GIVEN DATA:
+ + + + +

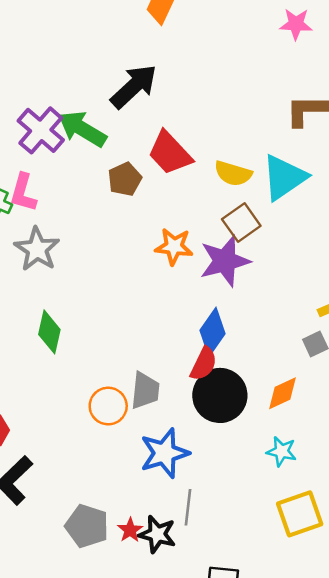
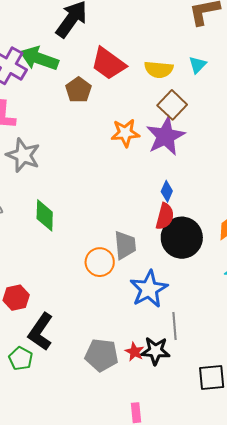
cyan triangle: (284, 177) -> (198, 65), size x0.5
blue diamond: (212, 332) -> (167, 191), size x0.6

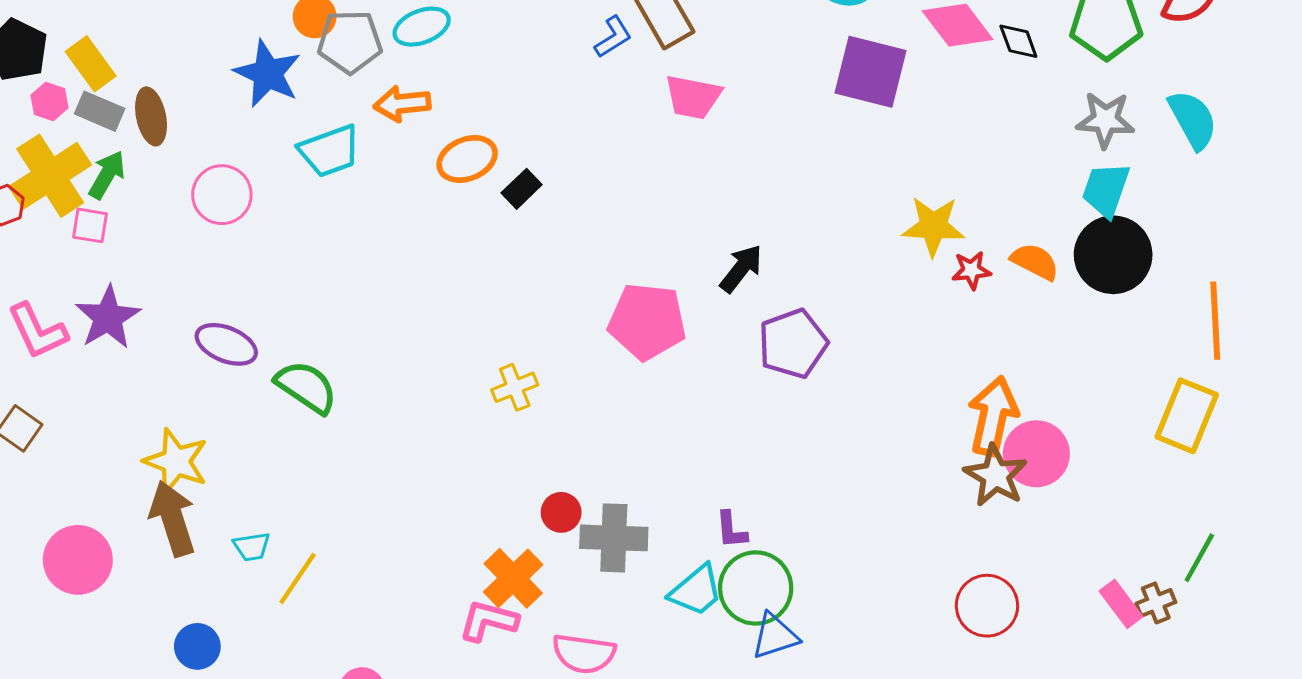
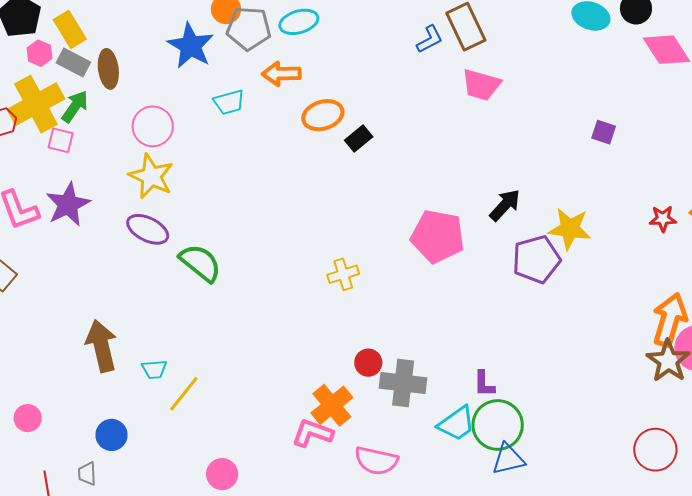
purple square: (870, 72) -> (604, 132), moved, size x0.5
cyan trapezoid: (330, 151) -> (229, 102), size x0.7
yellow star: (933, 226) -> (570, 229), moved
yellow star: (176, 461) -> (151, 176), moved
pink circle: (78, 560) -> (28, 418), moved, size x0.6

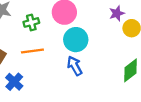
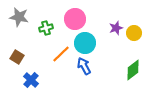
purple star: (117, 13) -> (116, 28), moved
orange line: (32, 51) -> (61, 54), moved, turned -36

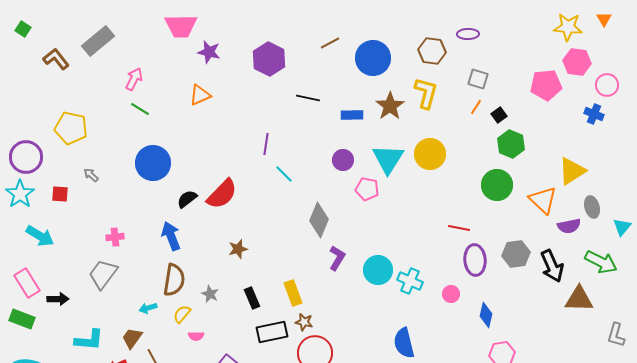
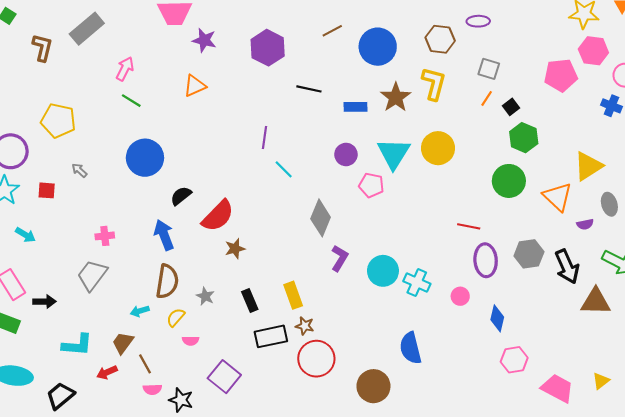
brown L-shape: (56, 59) -> (42, 48), turned 52
red semicircle: (222, 194) -> (218, 216), moved
purple semicircle: (569, 226) -> (585, 224), size x0.7
cyan arrow: (40, 236) -> (25, 235), size x0.7

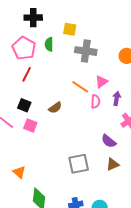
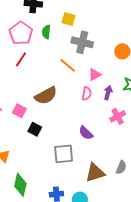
orange line: (80, 87) -> (68, 65), moved
black square: (24, 105) -> (35, 129), moved
brown semicircle: (55, 108) -> (46, 96), size x1.6
purple semicircle: (109, 141) -> (86, 133), moved
brown triangle: (113, 164) -> (95, 173), moved, size x1.5

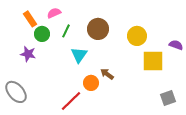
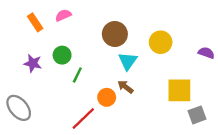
green line: (66, 31) -> (77, 75), moved
green circle: (42, 34) -> (62, 55), moved
cyan triangle: (79, 55) -> (128, 61), moved
yellow square: (153, 61) -> (179, 90), moved

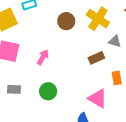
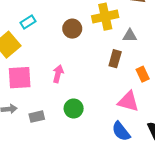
yellow cross: (98, 19) -> (105, 17), turned -30
brown rectangle: (96, 58) -> (115, 59), turned -35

+ + + + +

WHAT YOU HAVE TO DO:
The expected answer is a word-for-word copy of every line from the one that contains "yellow cross: (98, 19)" through the final line of the material.

OUTPUT FOR THIS EXERCISE:
yellow cross: (98, 19) -> (105, 17), turned -30
brown rectangle: (96, 58) -> (115, 59), turned -35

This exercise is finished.